- **WHAT YOU WILL DO**
In your copy, leave out the pictures and repeat the entries below exactly.

- **DATA FOR REVIEW**
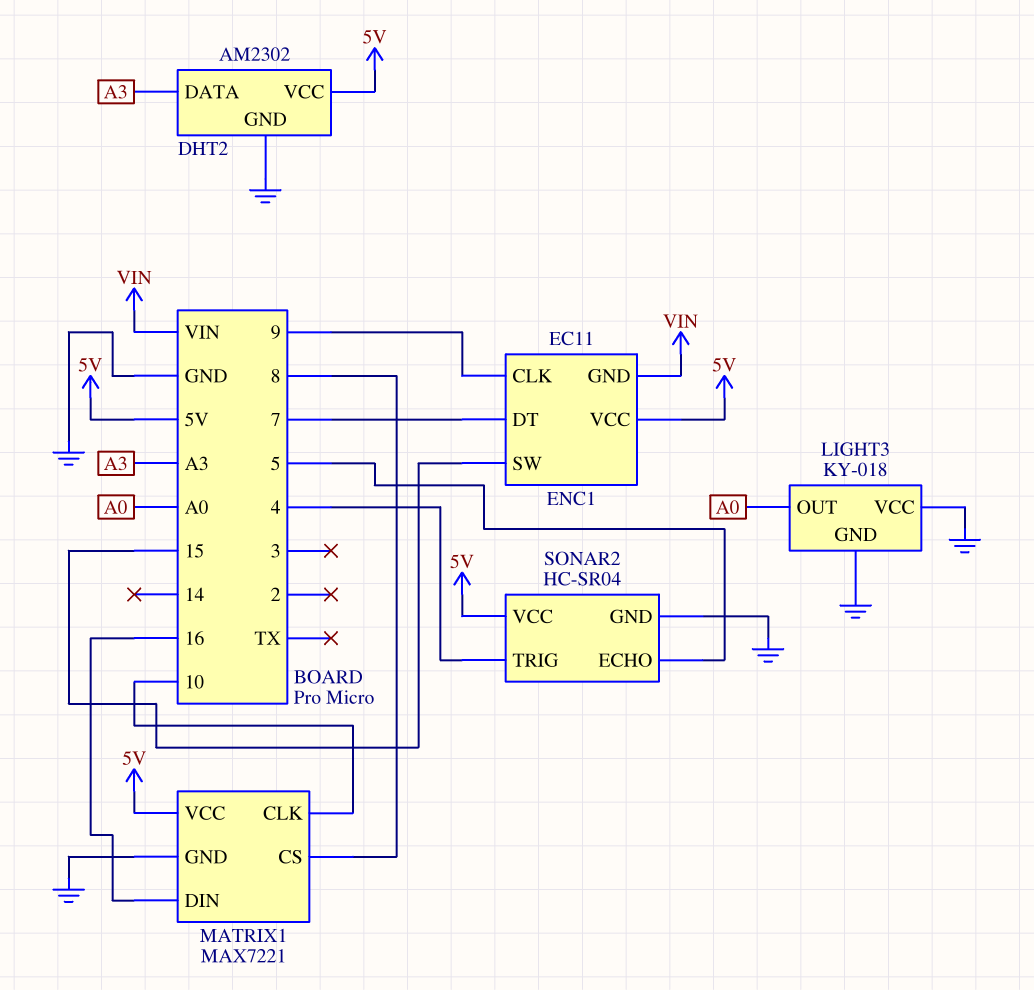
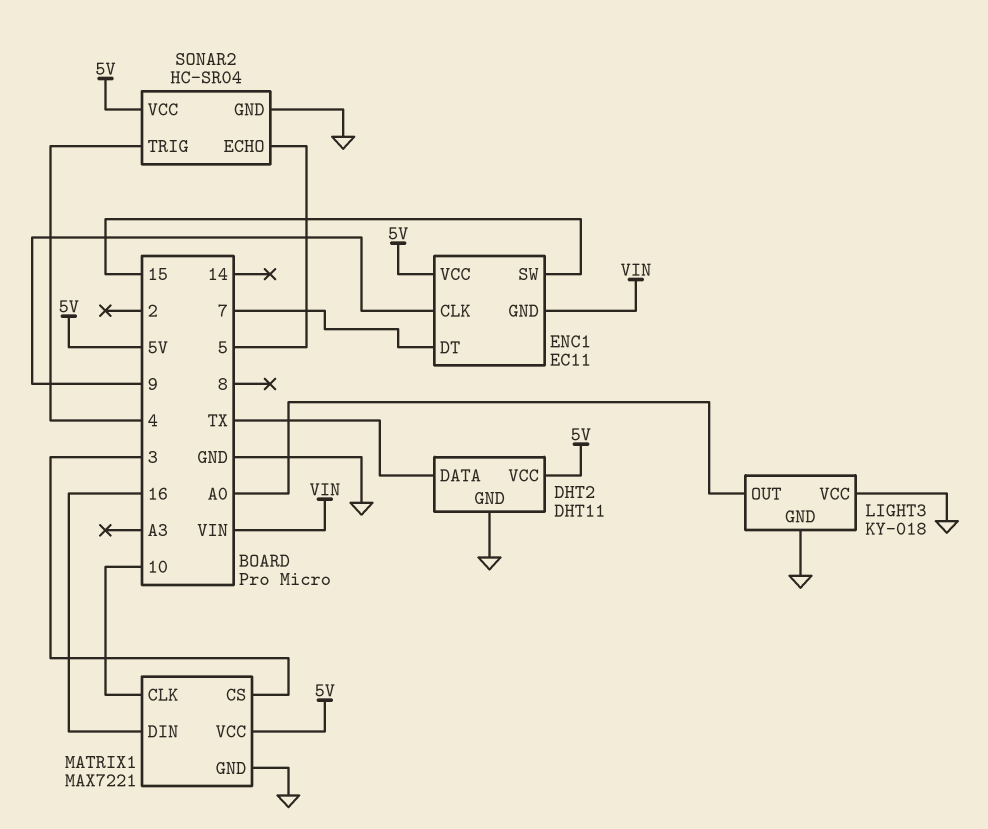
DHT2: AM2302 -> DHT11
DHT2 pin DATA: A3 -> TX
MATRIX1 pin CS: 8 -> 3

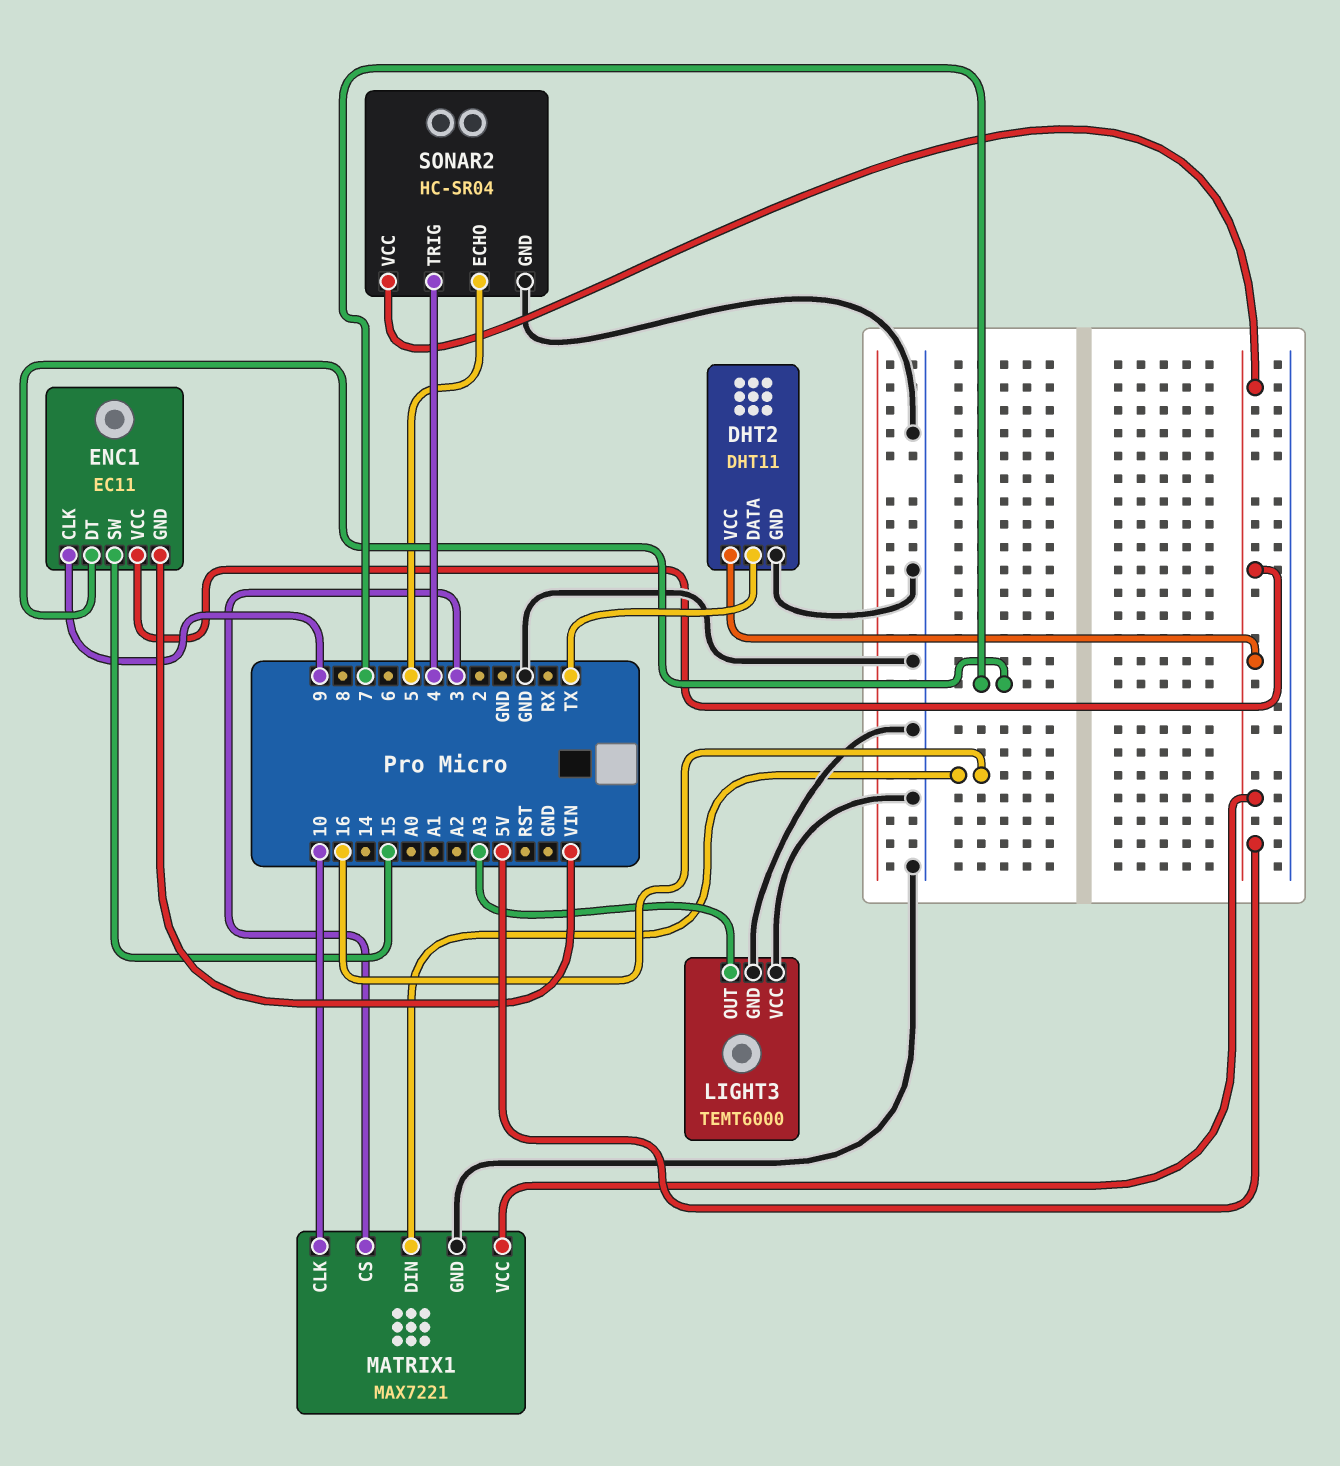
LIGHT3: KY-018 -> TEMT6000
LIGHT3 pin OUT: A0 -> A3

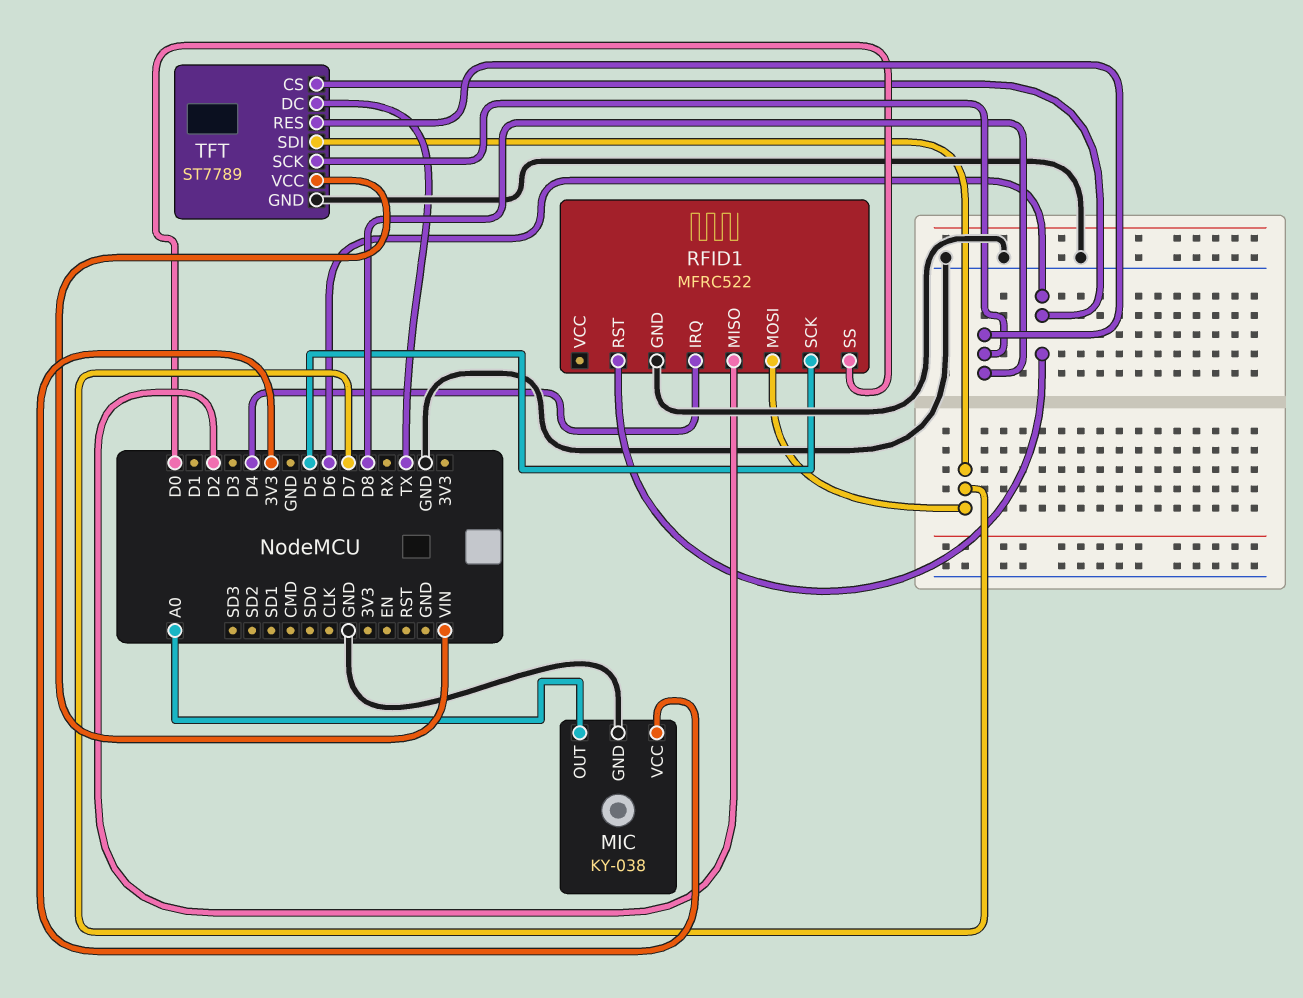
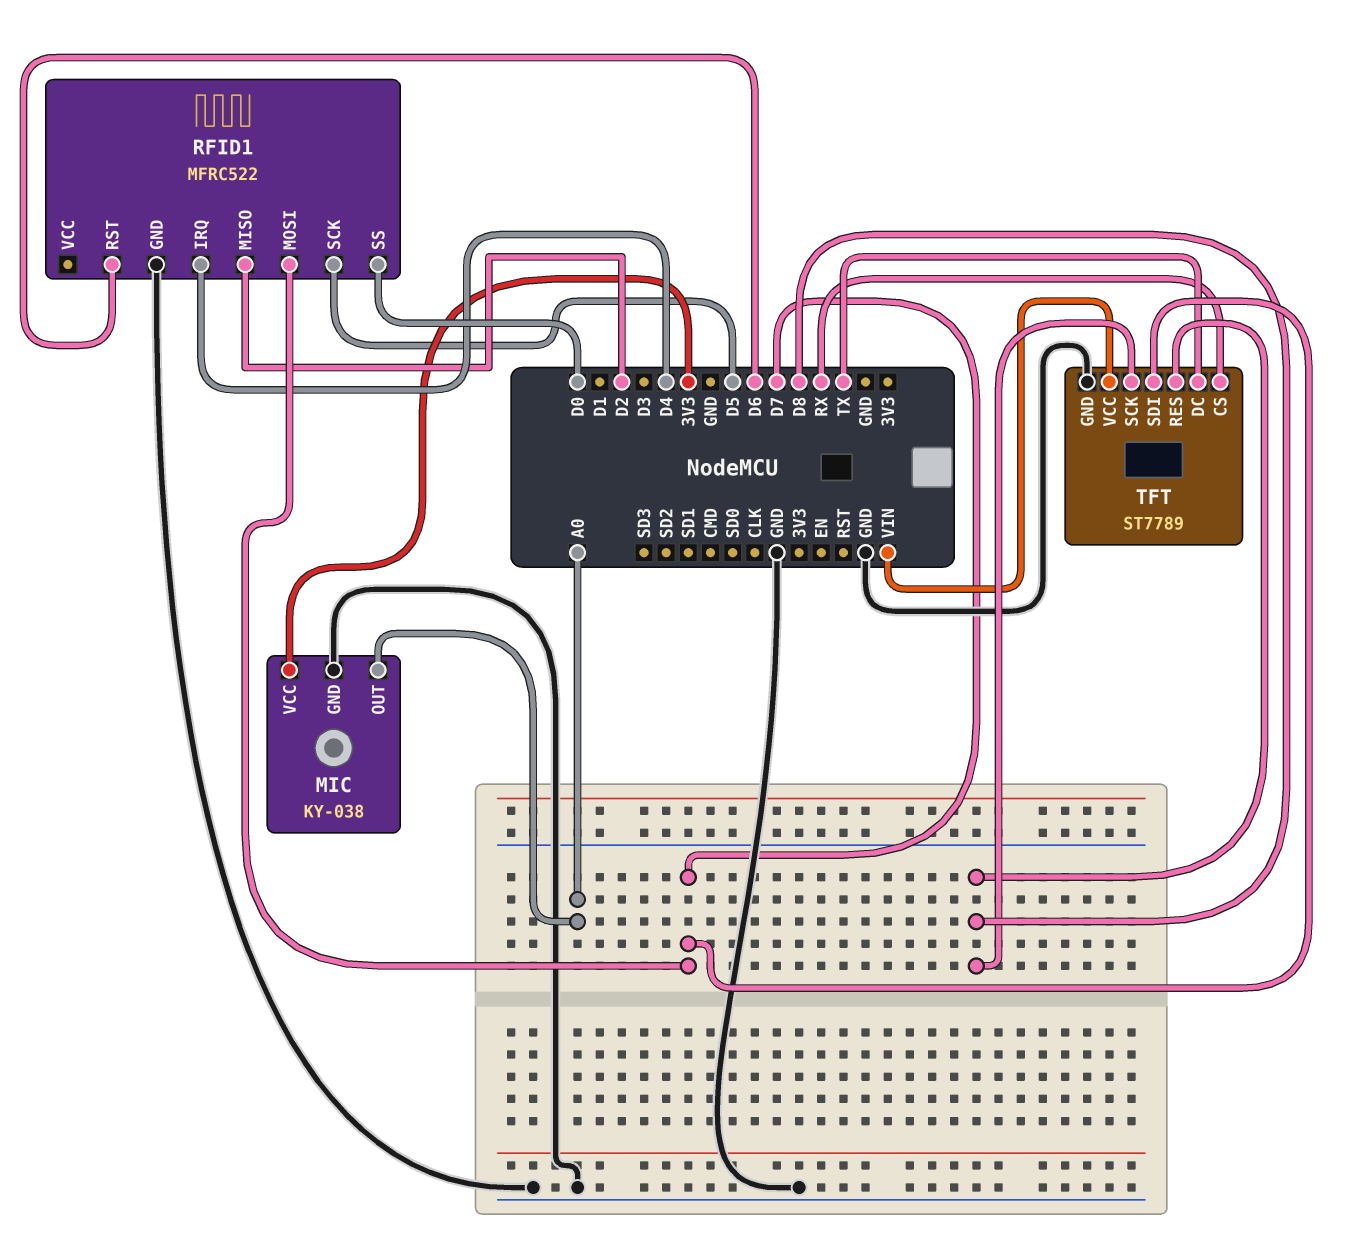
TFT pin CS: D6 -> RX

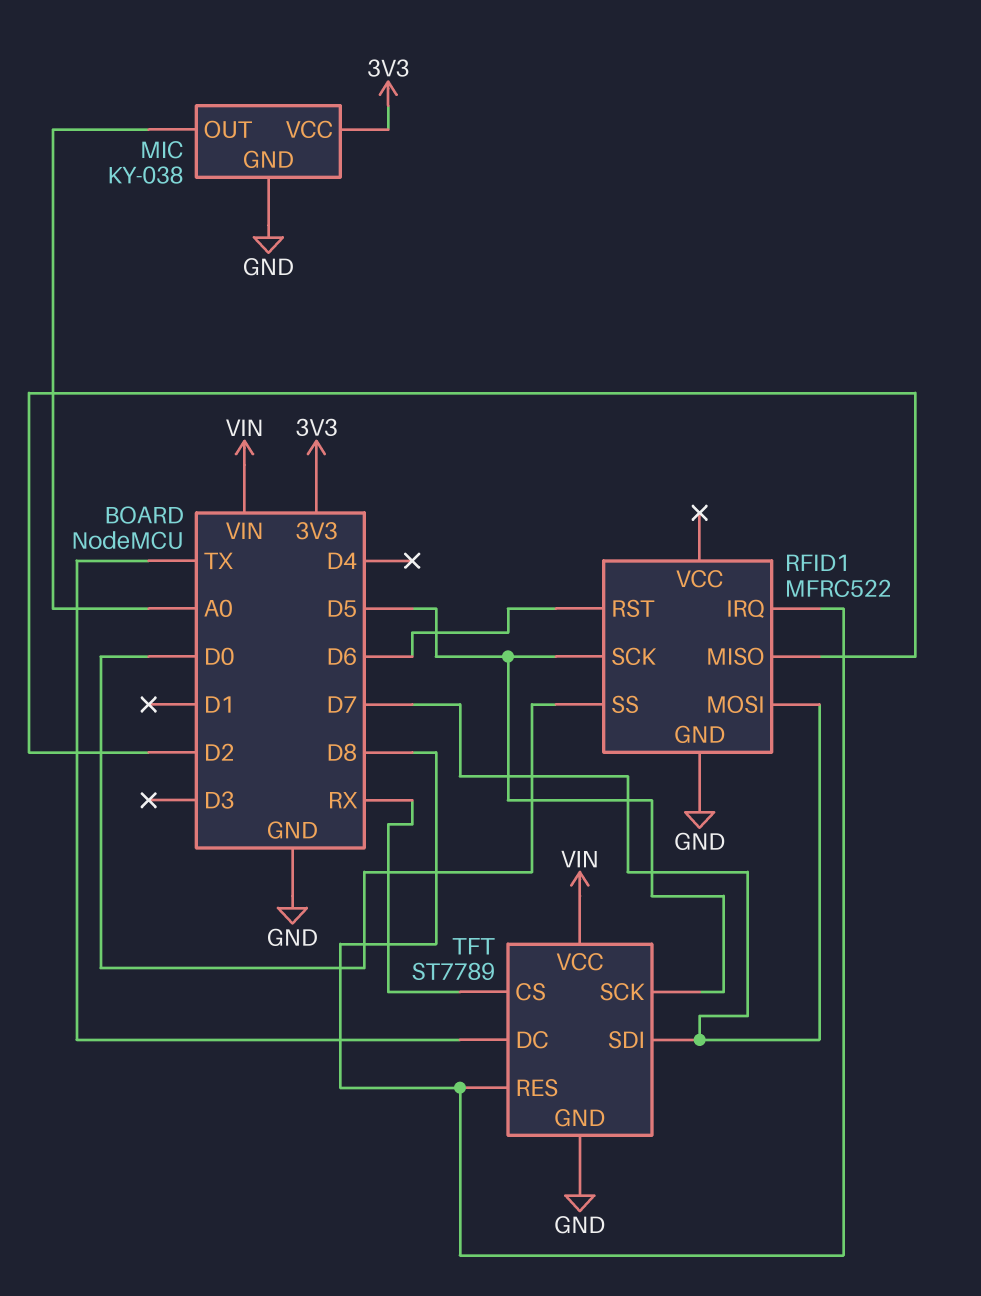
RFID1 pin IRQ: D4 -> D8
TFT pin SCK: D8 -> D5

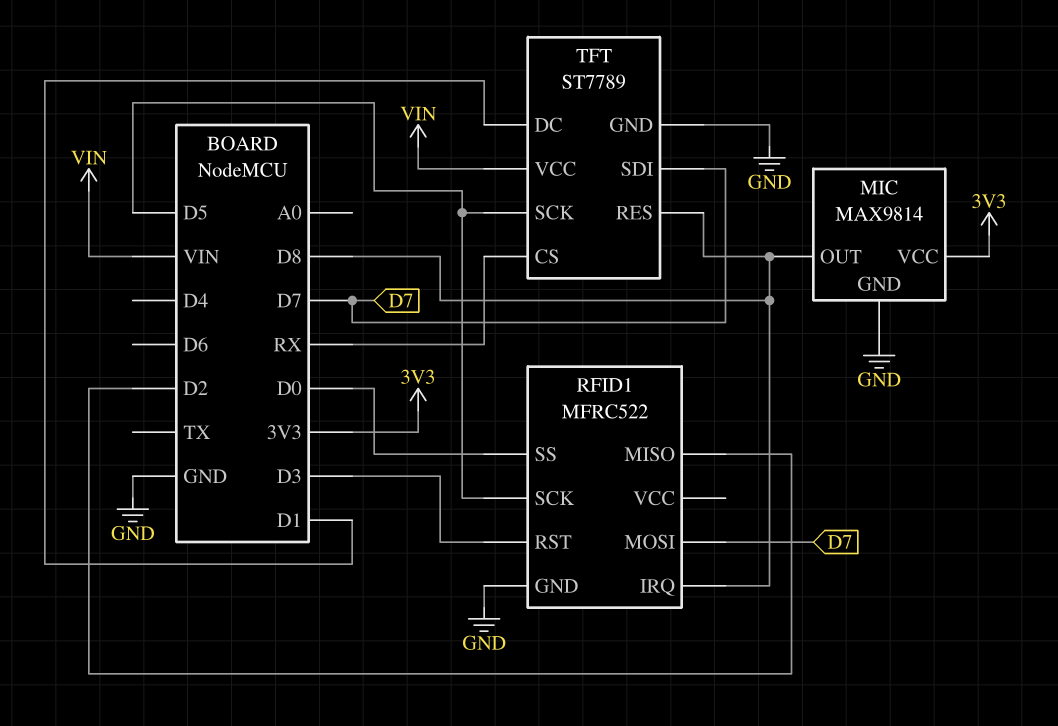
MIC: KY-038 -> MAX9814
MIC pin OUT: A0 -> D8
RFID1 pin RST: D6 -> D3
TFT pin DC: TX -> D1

- **ANSWER TO THE EXERCISE**
DHT2: AM2302 -> DHT11
DHT2 pin DATA: A3 -> TX
MATRIX1 pin CS: 8 -> 3

LIGHT3: KY-018 -> TEMT6000
LIGHT3 pin OUT: A0 -> A3

TFT pin CS: D6 -> RX

RFID1 pin IRQ: D4 -> D8
TFT pin SCK: D8 -> D5

MIC: KY-038 -> MAX9814
MIC pin OUT: A0 -> D8
RFID1 pin RST: D6 -> D3
TFT pin DC: TX -> D1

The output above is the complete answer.